* _Try it_
Stopping right after the line with "(363, 115) = (549, 227): yellow key -> none", please reproduce the material below exactly from its first line.
——————
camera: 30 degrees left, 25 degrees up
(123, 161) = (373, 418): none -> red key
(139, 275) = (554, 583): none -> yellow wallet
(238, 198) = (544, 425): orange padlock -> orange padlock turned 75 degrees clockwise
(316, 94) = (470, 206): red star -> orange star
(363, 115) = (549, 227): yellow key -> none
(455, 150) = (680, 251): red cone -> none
——————
* _Worked solution_
camera: 30 degrees left, 25 degrees up
(123, 161) = (373, 418): none -> red key
(139, 275) = (554, 583): none -> yellow wallet
(238, 198) = (544, 425): orange padlock -> orange padlock turned 75 degrees clockwise
(316, 94) = (470, 206): red star -> orange star
(363, 115) = (549, 227): yellow key -> none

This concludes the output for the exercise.